Brief: Could you return every line of the records below that contains the word "right"?

(Collection entries)
=-=-=

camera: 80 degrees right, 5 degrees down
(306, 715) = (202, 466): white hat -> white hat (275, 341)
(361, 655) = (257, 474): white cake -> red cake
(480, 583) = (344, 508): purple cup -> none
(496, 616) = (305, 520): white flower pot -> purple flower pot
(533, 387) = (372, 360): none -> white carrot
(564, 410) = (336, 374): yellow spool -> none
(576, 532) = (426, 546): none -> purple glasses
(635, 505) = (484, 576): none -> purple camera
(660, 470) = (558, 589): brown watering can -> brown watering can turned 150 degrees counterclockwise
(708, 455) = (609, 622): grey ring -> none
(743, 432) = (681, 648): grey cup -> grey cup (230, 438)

=-=-=

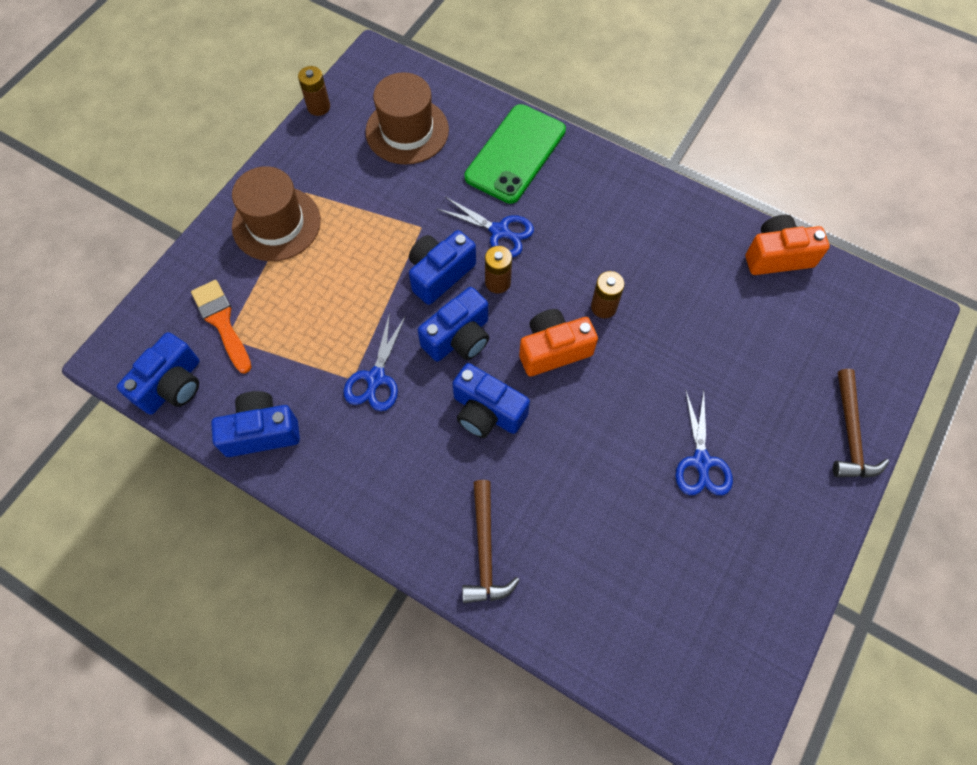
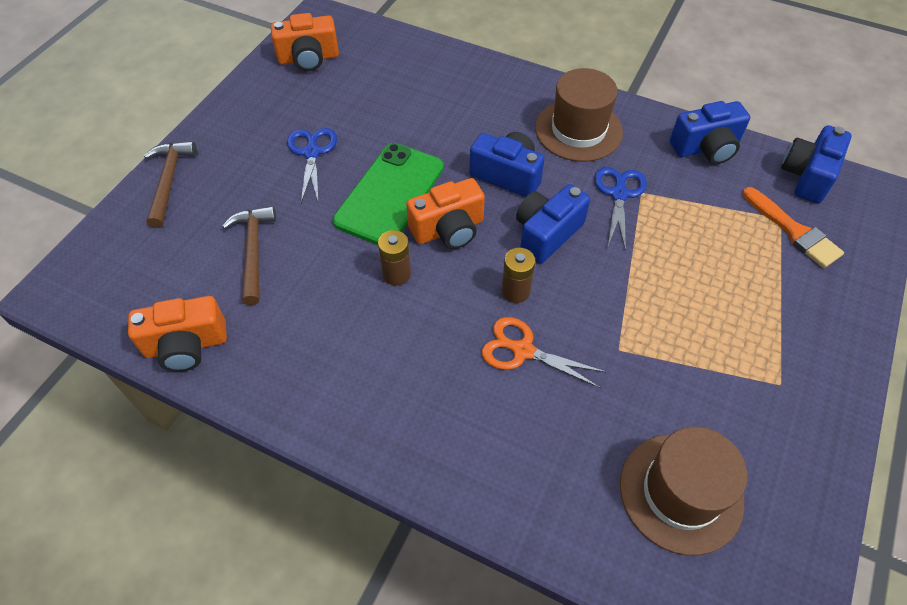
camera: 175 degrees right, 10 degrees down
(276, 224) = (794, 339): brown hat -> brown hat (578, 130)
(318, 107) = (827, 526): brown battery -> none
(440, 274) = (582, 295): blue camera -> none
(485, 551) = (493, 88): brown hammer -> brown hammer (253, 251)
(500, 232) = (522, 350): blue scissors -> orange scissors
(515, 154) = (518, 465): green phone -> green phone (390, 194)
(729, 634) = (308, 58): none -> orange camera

=-=-=

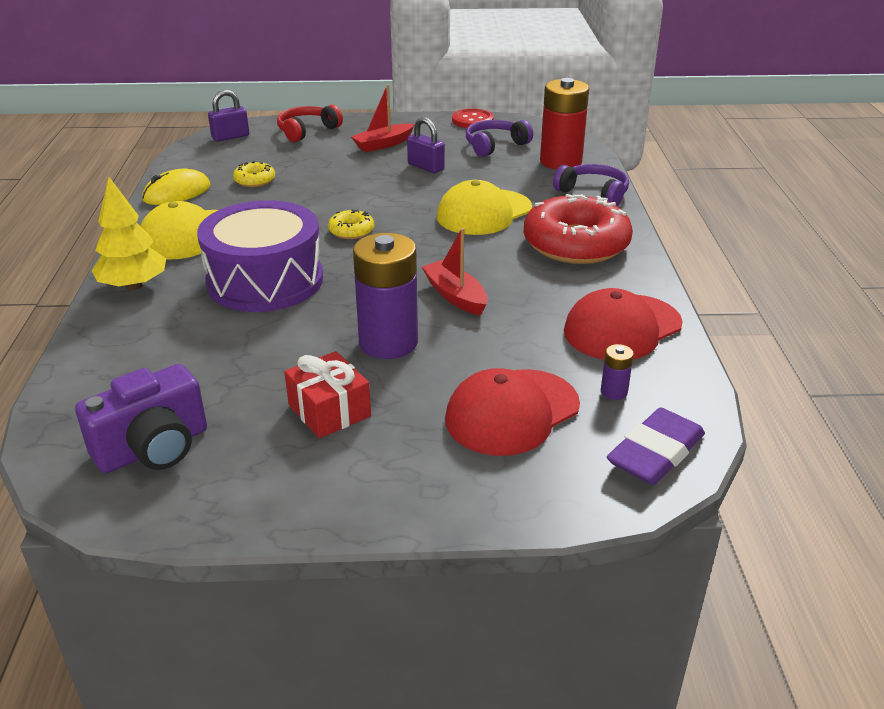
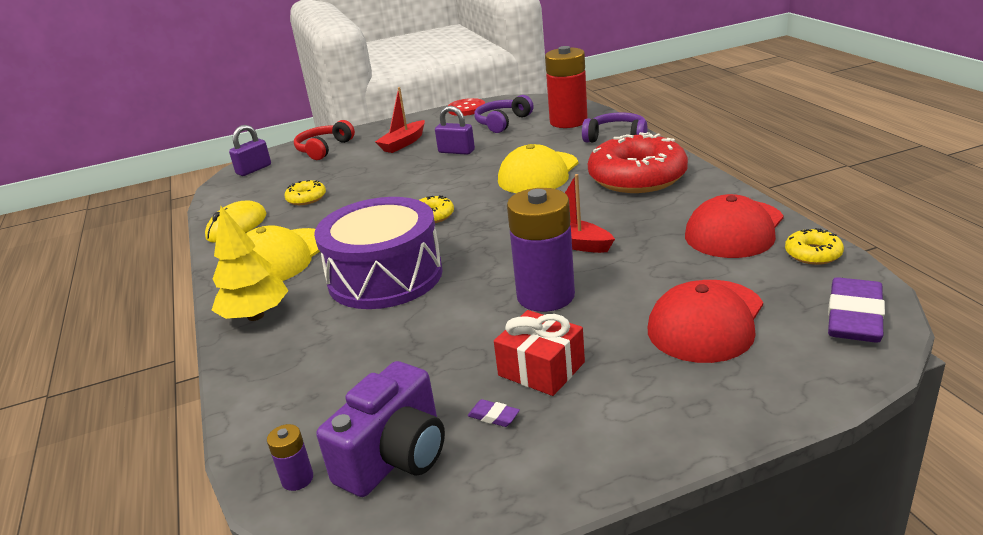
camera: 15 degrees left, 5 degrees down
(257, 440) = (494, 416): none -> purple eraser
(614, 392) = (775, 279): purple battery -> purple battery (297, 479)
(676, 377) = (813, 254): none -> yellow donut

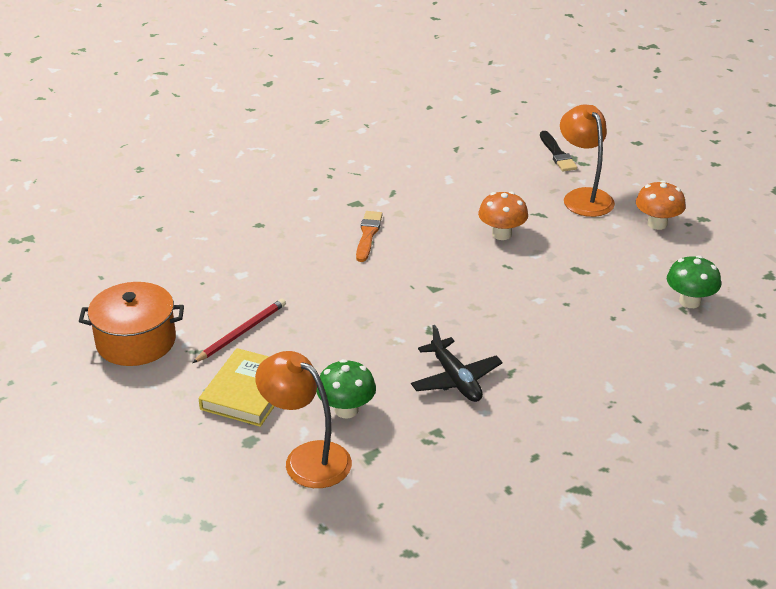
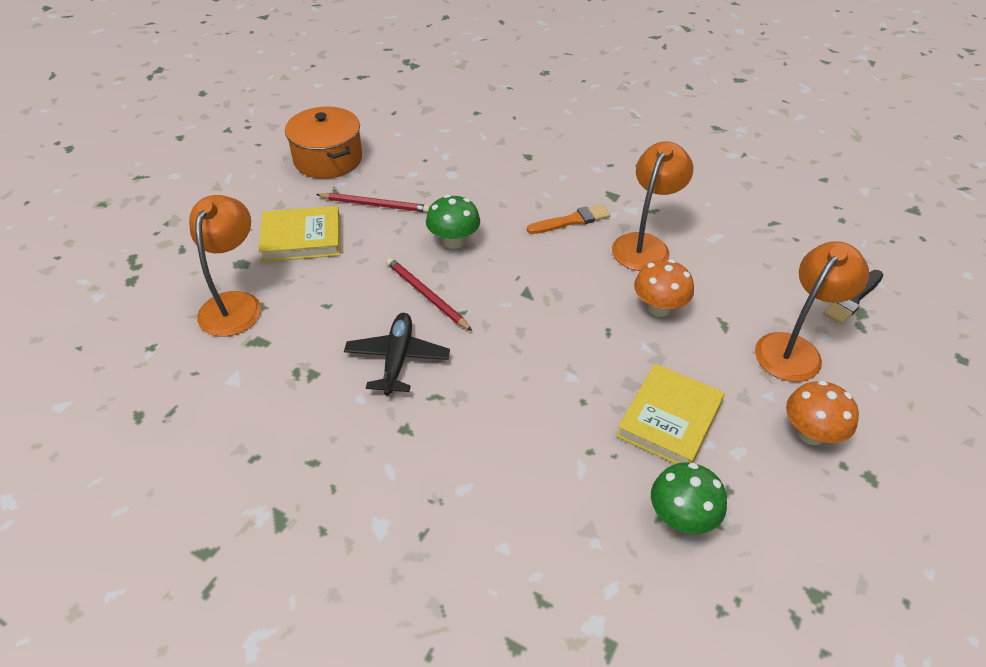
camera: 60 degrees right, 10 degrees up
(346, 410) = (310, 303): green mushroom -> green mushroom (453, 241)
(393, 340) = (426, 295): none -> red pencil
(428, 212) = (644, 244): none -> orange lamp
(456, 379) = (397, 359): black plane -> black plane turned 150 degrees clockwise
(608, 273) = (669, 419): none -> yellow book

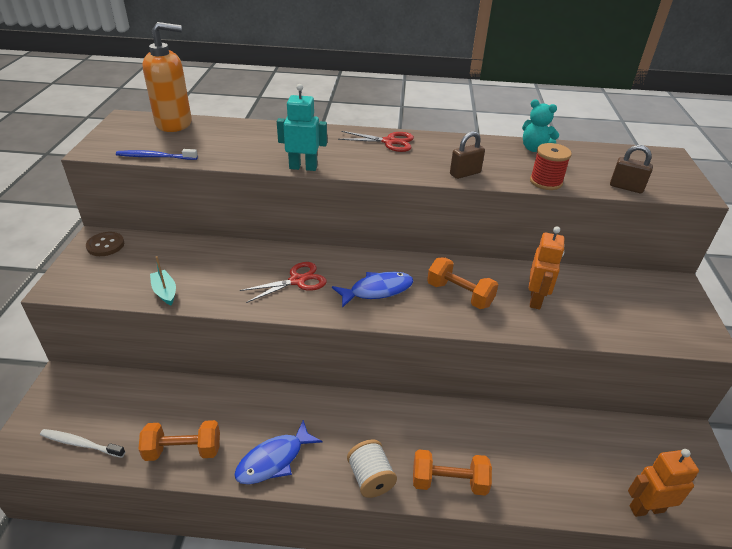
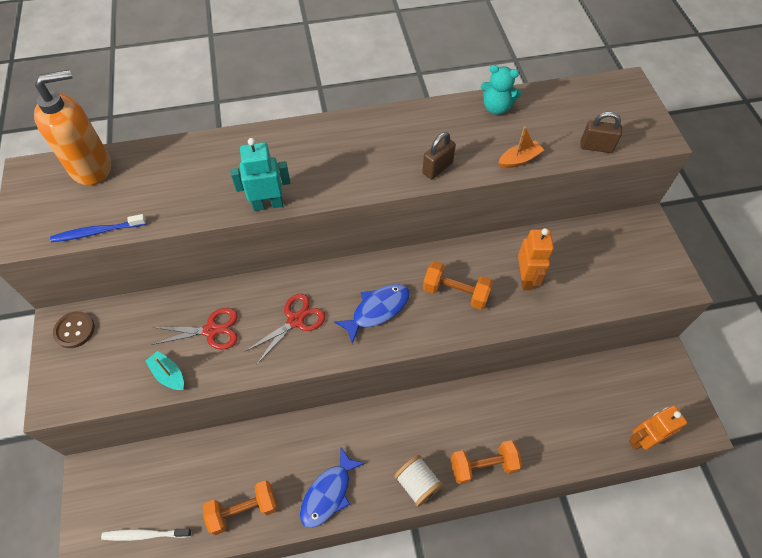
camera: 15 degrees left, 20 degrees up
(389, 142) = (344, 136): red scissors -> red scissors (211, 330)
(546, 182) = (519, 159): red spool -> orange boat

=-=-=

Result of the exercise:
camera: 80 degrees right, 5 degrees down
camera: 175 degrees right, 10 degrees down
camera: 60 degrees right, 10 degrees up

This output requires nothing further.